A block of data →
----
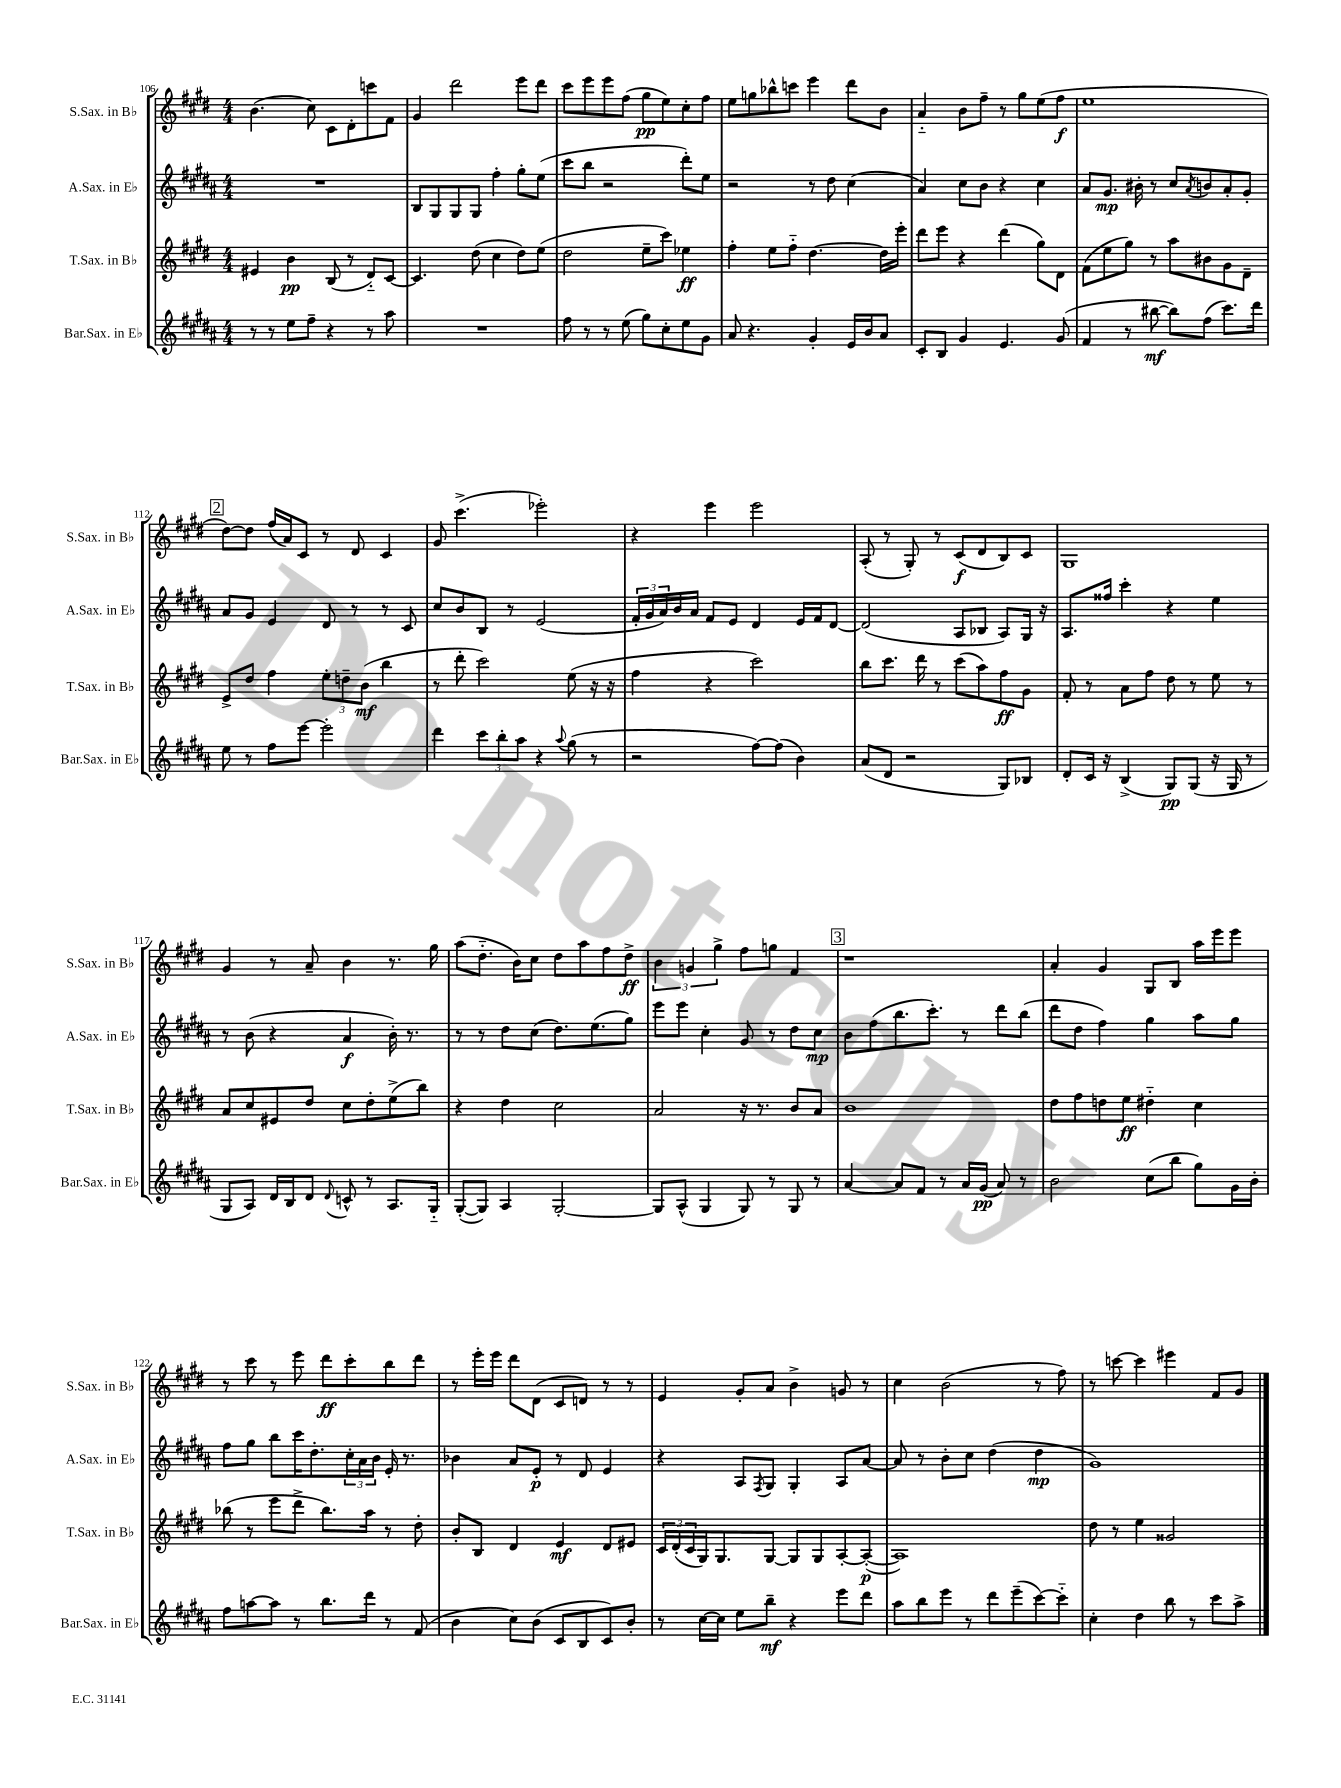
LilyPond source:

<<
\new StaffGroup <<
\new Staff = "s0" \with { instrumentName = "S.Sax. in Bb" shortInstrumentName = "S.Sax. in Bb" } {
    \clef treble \key e \major \numericTimeSignature \time 4/4
    b'4.( cis''8) cis'8 dis'8-. c'''8 fis'8 |
    gis'4 dis'''2 e'''8 dis'''8 |
    cis'''8 e'''8 e'''8 fis''8( gis''8\pp e''8) cis''8-. fis''8 |
    e''8 g''8 bes''8-^ c'''8 e'''4 dis'''8 b'8 |
    a'4-_ b'8 fis''8-- r8 gis''8 e''8( fis''8\f |
    e''1 |
    \mark \markup { \box "2" } dis''8~) dis''8 fis''16( a'16) cis'8 r8 dis'8 cis'4 |
    gis'8 cis'''4.->( ees'''2-.) |
    r4 e'''4 e'''2 |
    a8-.( r8 gis8-.) r8 cis'8\f( dis'8 b8) cis'8 |
    gis1 |
    gis'4 r8 a'8-- b'4 r8. gis''16 |
    a''8( dis''8.-_ b'16) cis''8 dis''8 a''8 fis''8 dis''8->\ff |
    \tuplet 3/2 { b'4 g'4 gis''4-> } fis''8 g''8 fis'4 |
    \mark \markup { \box "3" } r1 |
    a'4-. gis'4 gis8 b8 a''16 e'''16 e'''8 |
    r8 cis'''8 r8 e'''8 dis'''8\ff cis'''8-. b''8 dis'''8 |
    r8 e'''16-. e'''16 dis'''8 dis'8( cis'8 d'8) r8 r8 |
    e'4 gis'8-. a'8 b'4-> g'8 r8 |
    cis''4 b'2( r8 fis''8) |
    r8 c'''8~ c'''4 eis'''4 fis'8 gis'8 \bar "|." |
}
\new Staff = "s1" \with { instrumentName = "A.Sax. in Eb" shortInstrumentName = "A.Sax. in Eb" } {
    \clef treble \key b \major \numericTimeSignature \time 4/4
    R1 |
    b8 gis8 gis8 gis8 fis''4-. gis''8-. e''8( |
    cis'''8 b''8 r2 dis'''8-.) e''8 |
    r2 r8 dis''8 cis''4( |
    ais'4) cis''8 b'8 r4 cis''4 |
    ais'8 gis'8.\mp bis'16-. r8 cis''8 \acciaccatura { ais'8 } b'8 ais'8-. gis'8-. |
    \mark \markup { \box "2" } ais'8 gis'8 e'4 dis'8 r8 r8 cis'8 |
    cis''8 b'8 b8 r8 e'2( |
    \tuplet 3/2 { fis'16-. gis'16 ais'16) } b'16 ais'16 fis'8 e'8 dis'4 e'16 fis'16 dis'8~ |
    dis'2( ais8 bes8 ais8) gis16 r16 |
    ais8. fisis''16 cis'''4-. r4 e''4 |
    r8 b'8( r4 ais'4\f b'16-.) r8. |
    r8 r8 dis''8 cis''8( dis''8.) e''8.( gis''8) |
    e'''8 e'''8 cis''4-. gis'8 r8 dis''8 cis''8\mp |
    \mark \markup { \box "3" } b'8 fis''8( b''8. cis'''8.-.) r8 dis'''8 b''8( |
    dis'''8 dis''8 fis''4) gis''4 ais''8 gis''8 |
    fis''8 gis''8 b''8 cis'''16 dis''8.-. \tuplet 3/2 { cis''16-. ais'16 b'16 } e'16-. r8. |
    bes'4 ais'8 e'8-.\p r8 dis'8 e'4 |
    r4 ais8 \acciaccatura { fis8 } gis8 gis4-. ais8 ais'8~ |
    ais'8 r8 b'8-. cis''8 dis''4( dis''4\mp |
    gis'1) \bar "|." |
}
\new Staff = "s2" \with { instrumentName = "T.Sax. in Bb" shortInstrumentName = "T.Sax. in Bb" } {
    \clef treble \key e \major \numericTimeSignature \time 4/4
    eis'4 b'4\pp b8( r8 dis'8-_) cis'8~ |
    cis'4. dis''8( cis''4 dis''8) e''8( |
    dis''2 e''8-- cis'''8) ees''4\ff |
    fis''4-. e''8 fis''8-_ dis''4.~ dis''16 e'''16-. |
    dis'''8 e'''8 r4 dis'''4( gis''8) dis'8 |
    fis'8( e''8 gis''8) r8 a''8 bis'8 gis'8 dis'8-- |
    \mark \markup { \box "2" } e'8-> dis''8 fis''4 \tuplet 3/2 { e''8-. d''8-- b'8\mf( } b''4 |
    r8 dis'''8-. cis'''2) e''8( r16 r16 |
    fis''4 r4 cis'''2) |
    b''8 cis'''8. dis'''16 r8 cis'''8( a''8) fis''8\ff gis'8 |
    fis'8-. r8 a'8 fis''8 dis''8 r8 e''8 r8 |
    a'8 cis''8 eis'8 dis''8 cis''8 dis''8-. e''8->( b''8) |
    r4 dis''4 cis''2 |
    a'2 r16 r8. b'8 a'8 |
    \mark \markup { \box "3" } b'1 |
    dis''8 fis''8 d''8 e''8\ff dis''4-_ cis''4 |
    bes''8( r8 e'''8 dis'''8-> bes''8.) a''16 r8 dis''8-. |
    b'8-. b8 dis'4 e'4\mf dis'8 eis'8 |
    \tuplet 3/2 { cis'16 dis'16-.( cis'16 } gis16) gis8. gis8~ gis8 gis8 a8~-. a8~-.\p( |
    a1) |
    dis''8 r8 e''4 gisis'2 \bar "|." |
}
\new Staff = "s3" \with { instrumentName = "Bar.Sax. in Eb" shortInstrumentName = "Bar.Sax. in Eb" } {
    \clef treble \key b \major \numericTimeSignature \time 4/4
    r8 r8 e''8 fis''8-- r4 r8 ais''8 |
    R1 |
    fis''8 r8 r8 e''8( gis''8) cis''8-. e''8 gis'8 |
    ais'8 r4. gis'4-. e'16 b'16 ais'8 |
    cis'8-. b8 gis'4 e'4. gis'8( |
    fis'4 r8 bis''8~\mf bis''8) fis''8( cis'''8.) dis'''16 |
    \mark \markup { \box "2" } e''8 r8 fis''8 e'''8~ e'''2-. |
    dis'''4 \tuplet 3/2 { cis'''8 b''8-. ais''8 } r4 \appoggiatura { ais''8 } gis''8( r8 |
    r2 fis''8~) fis''8( b'4) |
    ais'8( dis'8 r2 gis8) bes8 |
    dis'8-. cis'16 r16 b4->( gis8\pp) gis8( r16 gis16 r8 |
    gis8 ais8) dis'16 b16 dis'8 \appoggiatura { dis'8 } c'8-^ r8 ais8. gis16-_ |
    gis8~-.( gis8) ais4 gis2~-. |
    gis8 ais8-^( gis4 gis8) r8 gis8 r8 |
    \mark \markup { \box "3" } ais'4~ ais'8 fis'8 r8 ais'16 gis'16\pp( ais'8) r8 |
    b'2 cis''8( b''8 gis''8) gis'16 b'16-. |
    fis''8 a''8~ a''8 r8 b''8. dis'''16 r8 fis'8( |
    b'4 cis''8) b'8( cis'8 b8 cis'8) b'8-. |
    r8 cis''16~ cis''16 e''8 b''8--\mf r4 e'''8 dis'''8 |
    ais''8 b''8 e'''8 r8 dis'''8 e'''8--( cis'''8~) cis'''8-_ |
    cis''4-. dis''4 b''8 r8 cis'''8 ais''8-> \bar "|." |
}
>>
>>
\layout { \context { \Score currentBarNumber = #106 } }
----
Prompt →
From the block of data above, pull out each line containing the string "acciaccatura", matching case exactly.

Complete answer →
    ais'8 gis'8.\mp bis'16-. r8 cis''8 \acciaccatura { ais'8 } b'8 ais'8-. gis'8-. |
    r4 ais8 \acciaccatura { fis8 } gis8 gis4-. ais8 ais'8~ |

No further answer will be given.